» **TASK STATEMENT**: In the data below, which lines hold the word "ruler"? Copy them.

» **RECORDS PROVIDED**:
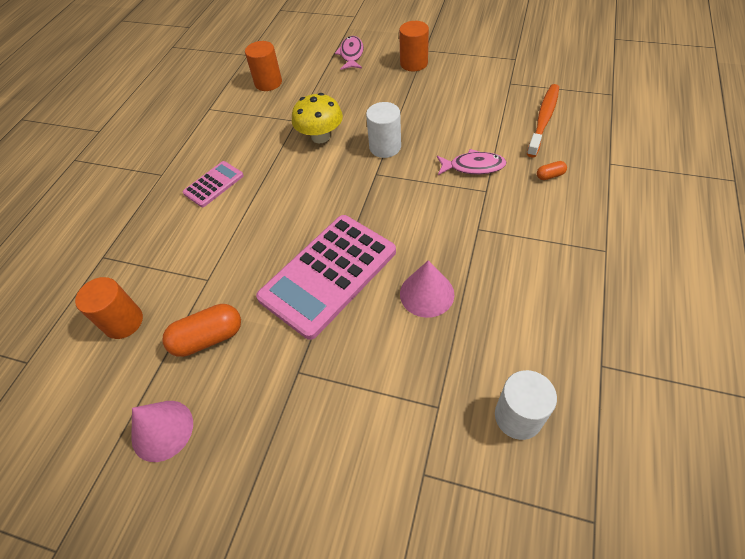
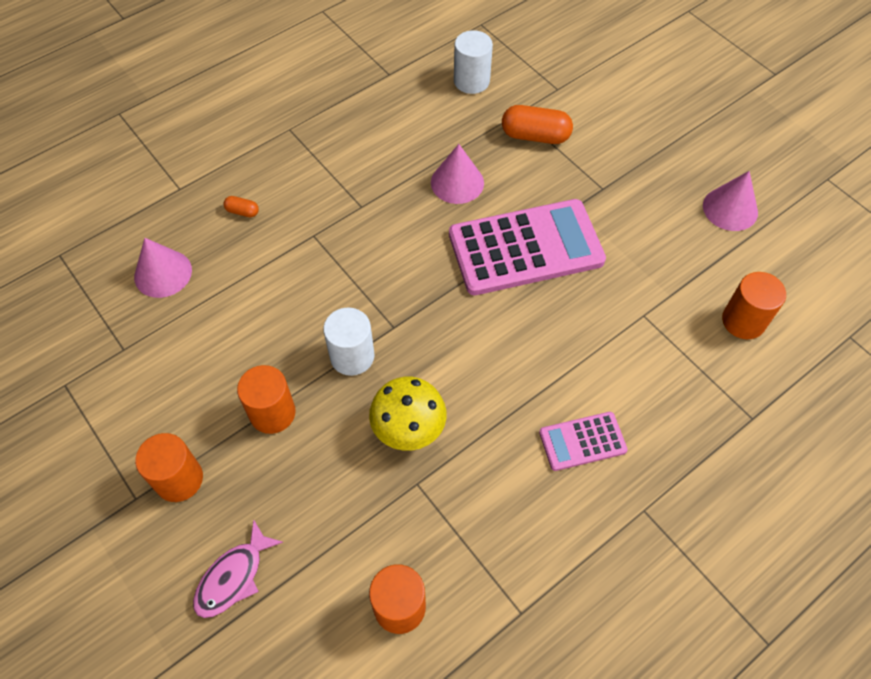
camera: 150 degrees left, 5 degrees up
(208, 338) = (665, 257): orange capsule -> orange capsule (535, 136)
(400, 104) = (272, 413): none -> orange cylinder
(473, 166) = (294, 268): pink fish -> none
(543, 119) = (163, 273): orange toothbrush -> pink cone

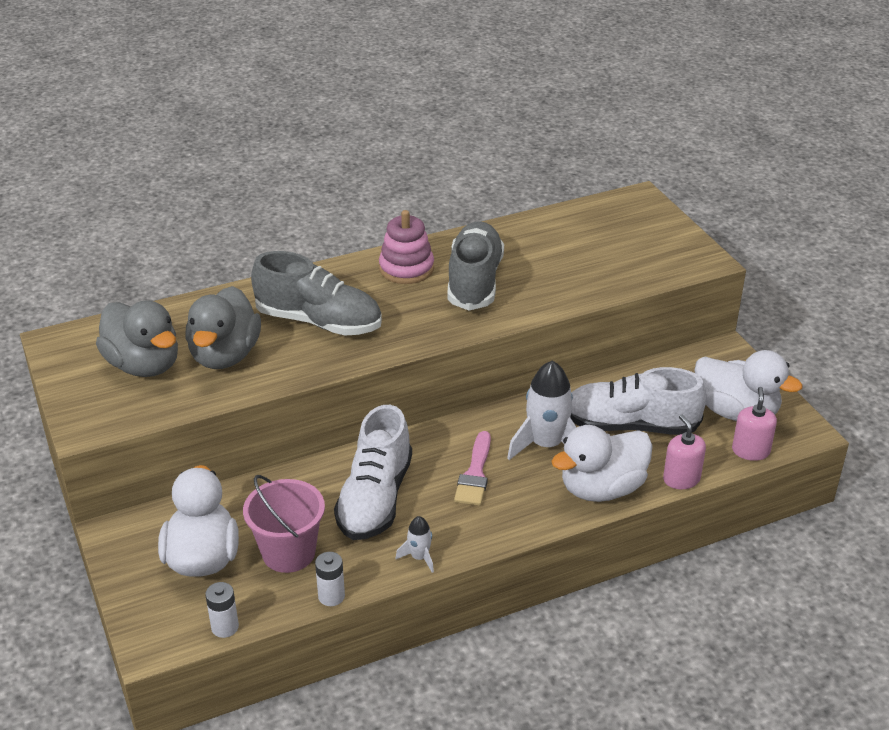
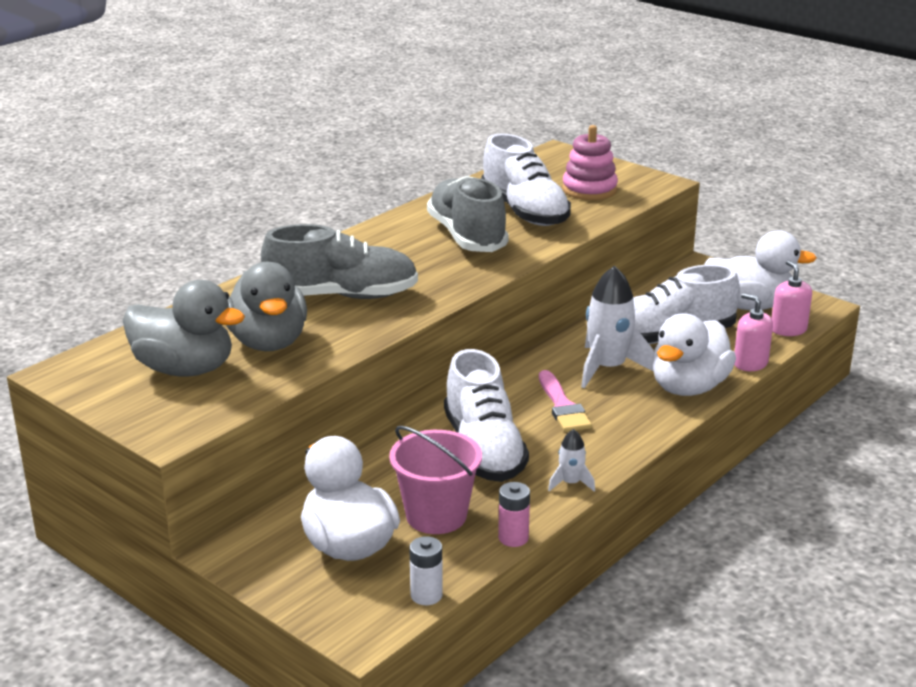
camera: 25 degrees left, 10 degrees down
(331, 596) = (513, 538): white battery -> pink battery
(406, 268) = (390, 240): pink stacking toy -> pink stacking toy (589, 190)
(549, 265) = (524, 211): none -> white shoe

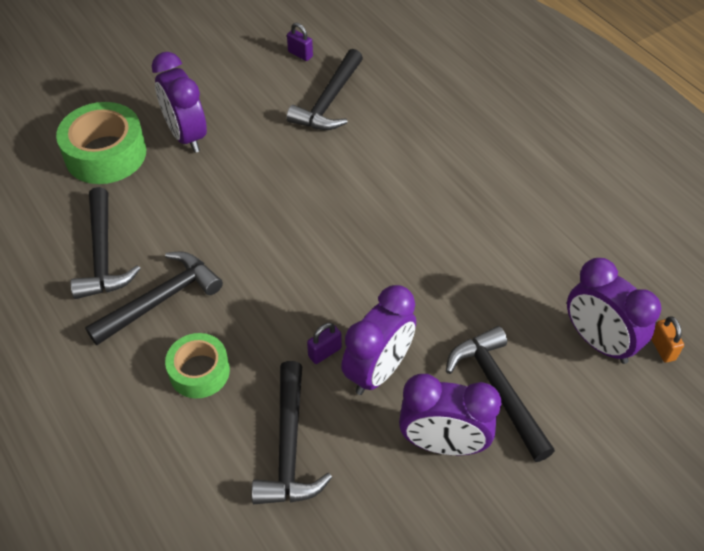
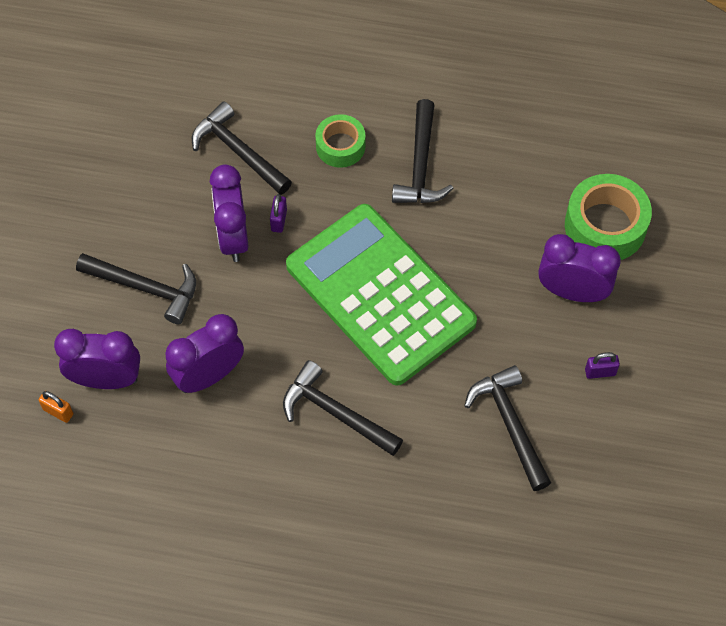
camera: 135 degrees right, 10 degrees up
(103, 254) = (497, 159): black hammer -> black hammer (335, 413)
(300, 54) = (595, 455): purple padlock -> purple padlock (600, 372)
(313, 234) = (380, 294): none -> green calculator
(443, 444) = (150, 227): purple clock -> purple clock (208, 375)

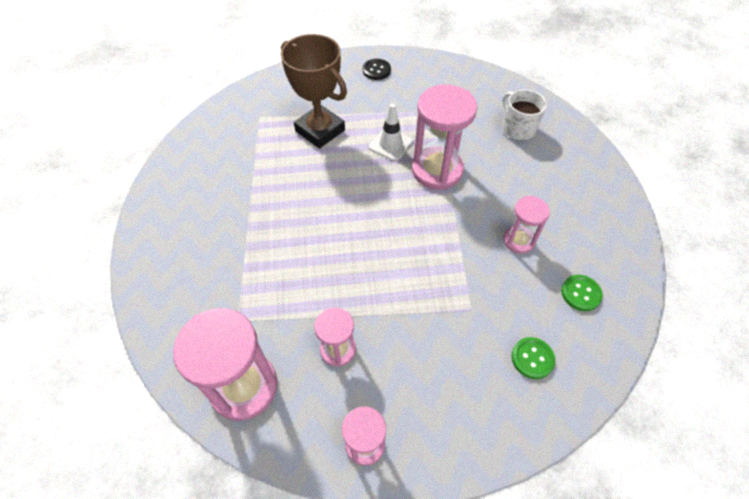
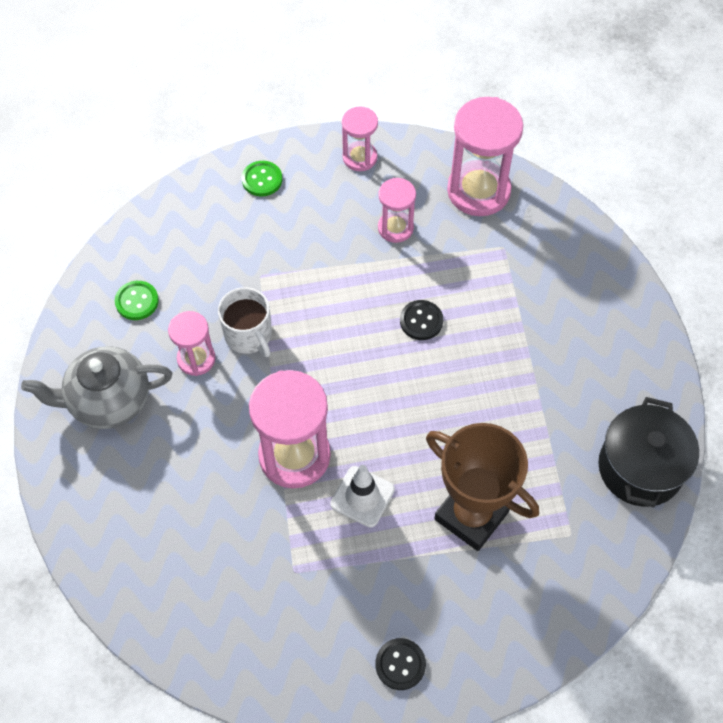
camera: 175 degrees right, 5 degrees up
(198, 147) = (640, 468): none -> black pot
(329, 257) = (421, 321): none -> black button
(517, 128) = (169, 545): white mug -> white mug (249, 335)
(532, 358) = (202, 234): green button -> green button (262, 179)
(583, 214) = (108, 401): none -> grey teapot

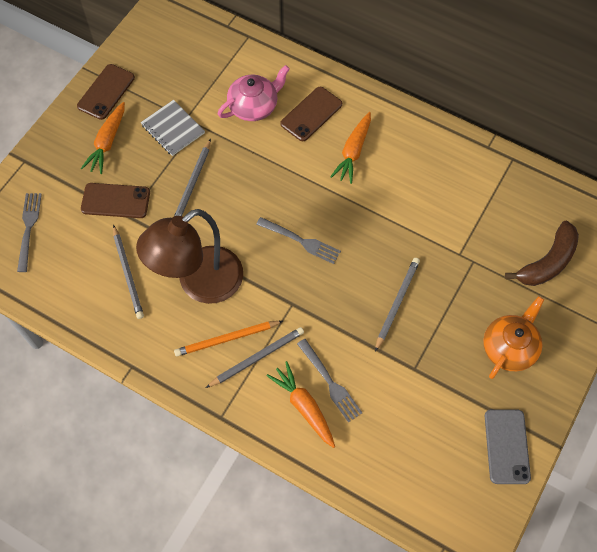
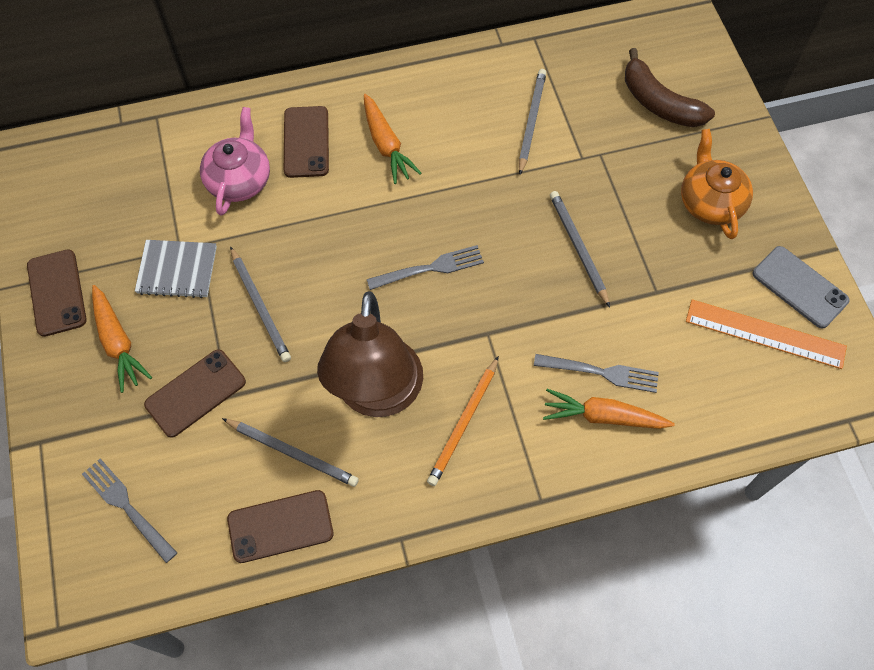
camera: 45 degrees left, 0 degrees up
(84, 304) = (280, 526): none -> brown phone
(257, 358) = (511, 413): grey pencil -> grey pencil (531, 121)
(452, 452) = (765, 334): none -> orange ruler
(547, 262) = (659, 103): brown banana -> brown banana turned 135 degrees clockwise

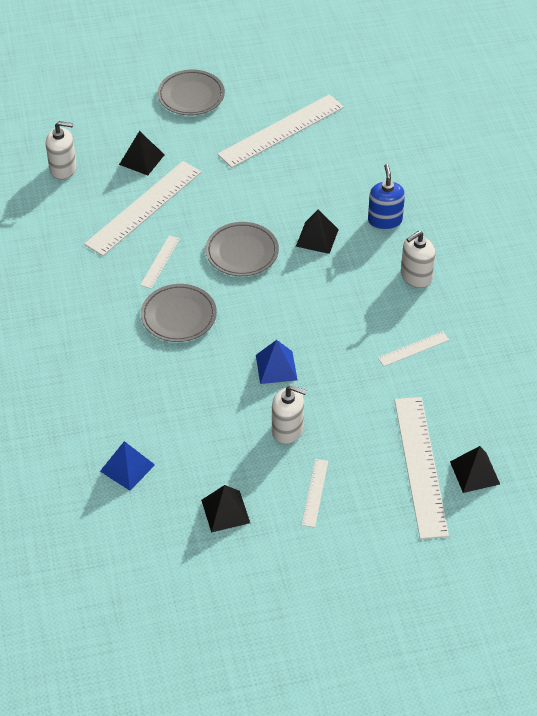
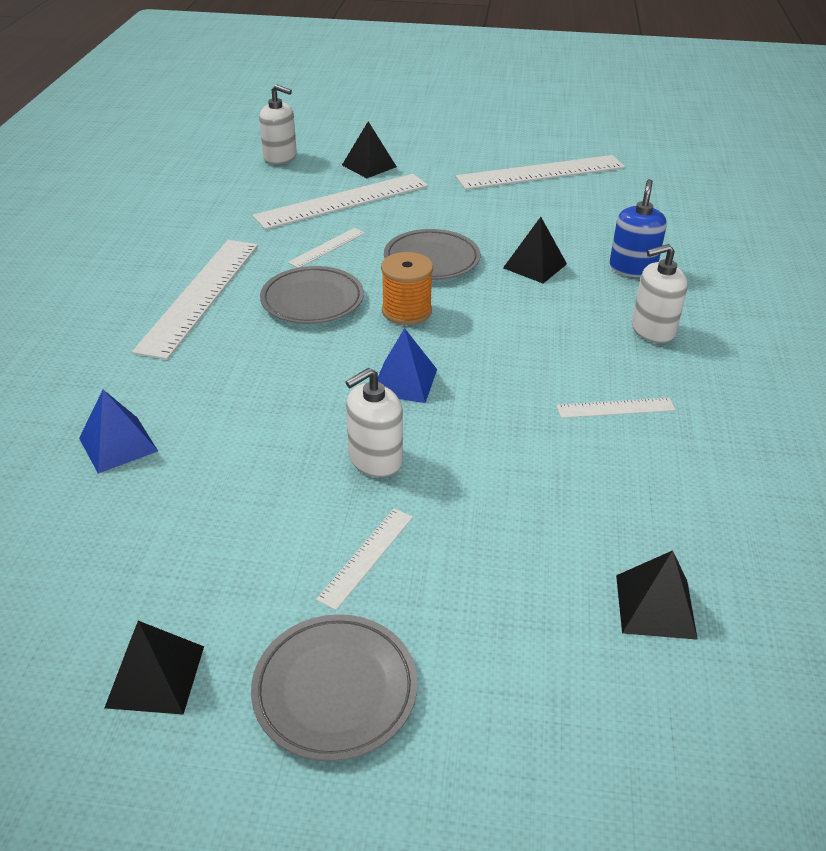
camera: 20 degrees right, 10 degrees down
(191, 96) = (456, 132): grey plate -> grey plate (335, 690)
(225, 511) = (211, 542): black pyramid -> black pyramid (155, 676)
(248, 307) = (406, 311): none -> orange spool
(287, 430) = (375, 459): white soap dispenser -> white soap dispenser turned 105 degrees clockwise
(420, 466) = (562, 568): white ruler -> white ruler (200, 295)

» **EXERCISE ANSWER**:
(452, 452) = (765, 334): none -> orange ruler
(420, 466) = (562, 568): white ruler -> white ruler (200, 295)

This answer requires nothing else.